Data for analysis:
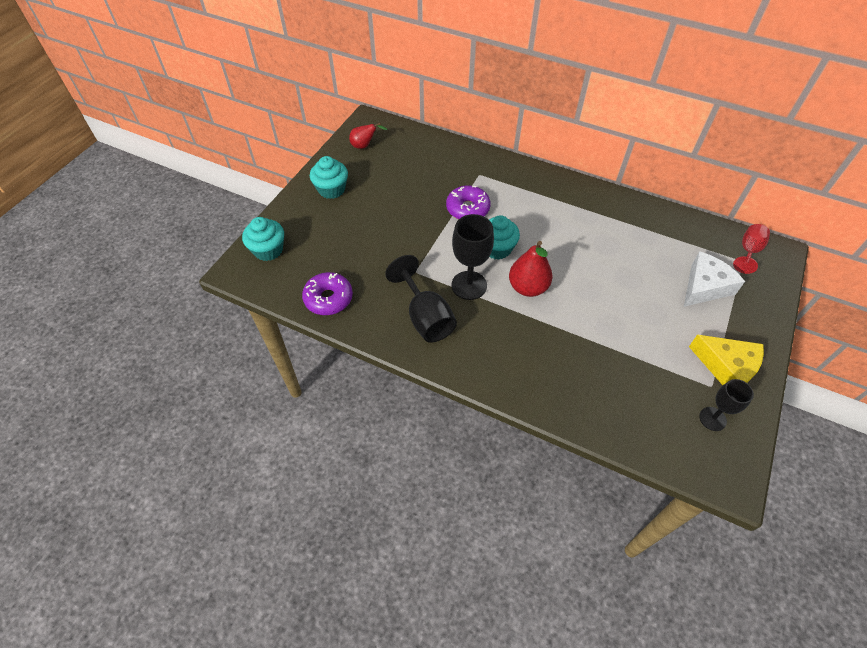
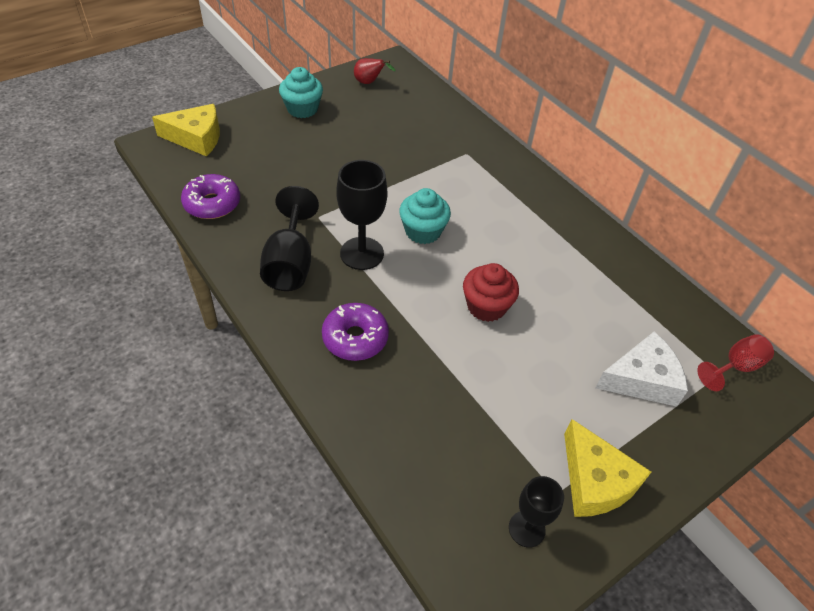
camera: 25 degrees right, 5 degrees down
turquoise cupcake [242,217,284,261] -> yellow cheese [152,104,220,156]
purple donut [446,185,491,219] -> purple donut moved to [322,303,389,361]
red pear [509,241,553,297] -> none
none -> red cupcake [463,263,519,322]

--

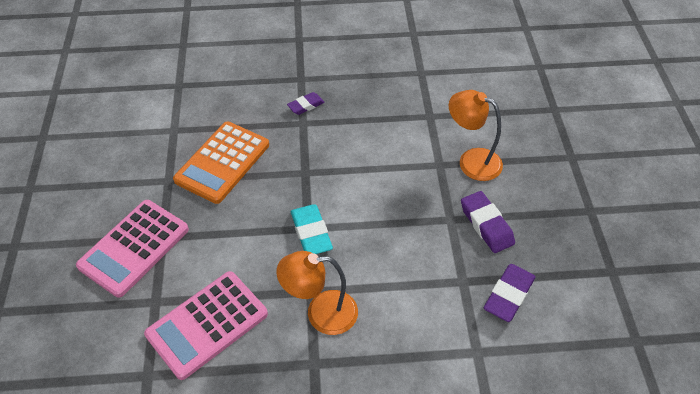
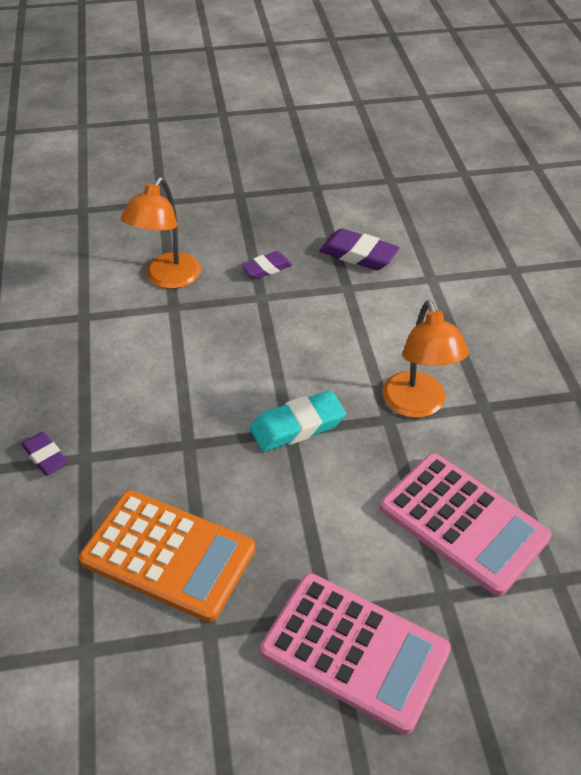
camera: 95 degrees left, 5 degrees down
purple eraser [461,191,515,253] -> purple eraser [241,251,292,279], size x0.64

* * *

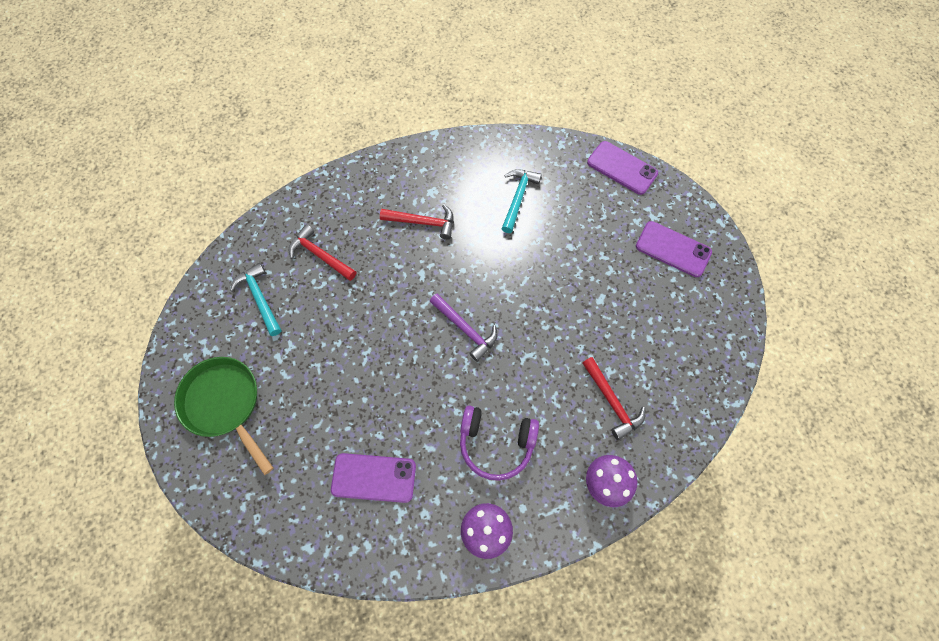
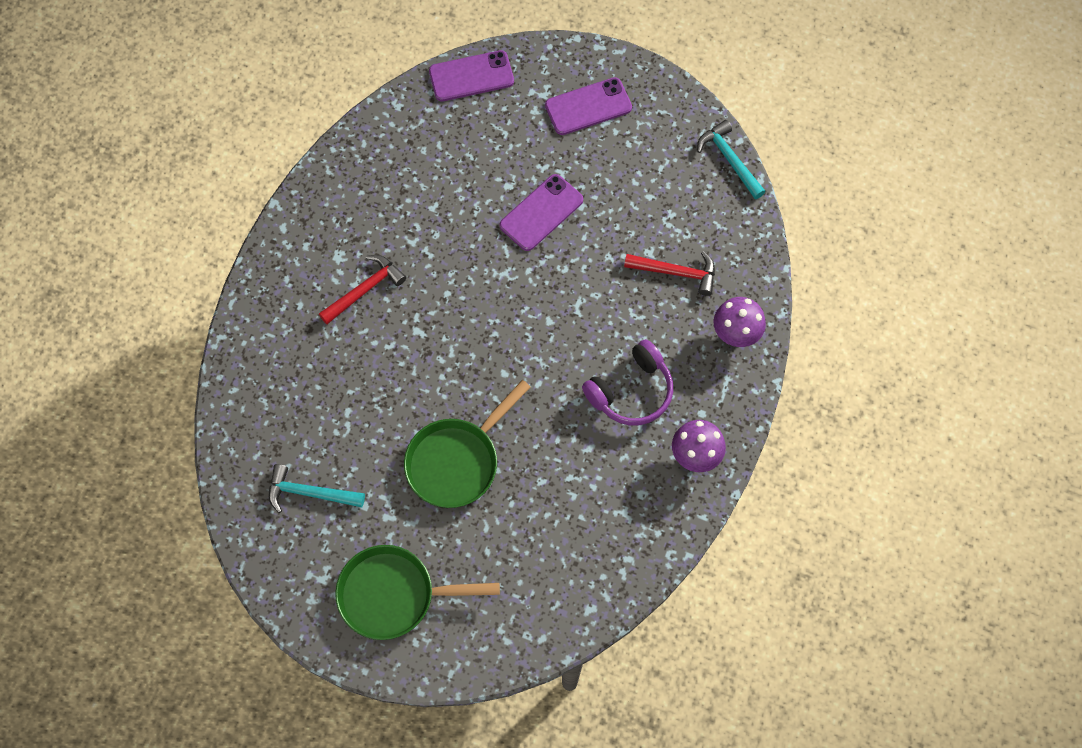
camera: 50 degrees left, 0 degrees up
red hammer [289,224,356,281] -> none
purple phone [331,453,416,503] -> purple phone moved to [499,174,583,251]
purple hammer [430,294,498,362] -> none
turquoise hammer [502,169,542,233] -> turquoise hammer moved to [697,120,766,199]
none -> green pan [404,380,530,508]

How to complete this task:
Transcribe the lines above between the line holding "purple phone [331,453,416,503]" and the line holding "none -> green pan [404,380,530,508]", inclusive, exactly as they stand and with nothing added.

Completed exercise:
purple phone [331,453,416,503] -> purple phone moved to [499,174,583,251]
purple hammer [430,294,498,362] -> none
turquoise hammer [502,169,542,233] -> turquoise hammer moved to [697,120,766,199]
none -> green pan [404,380,530,508]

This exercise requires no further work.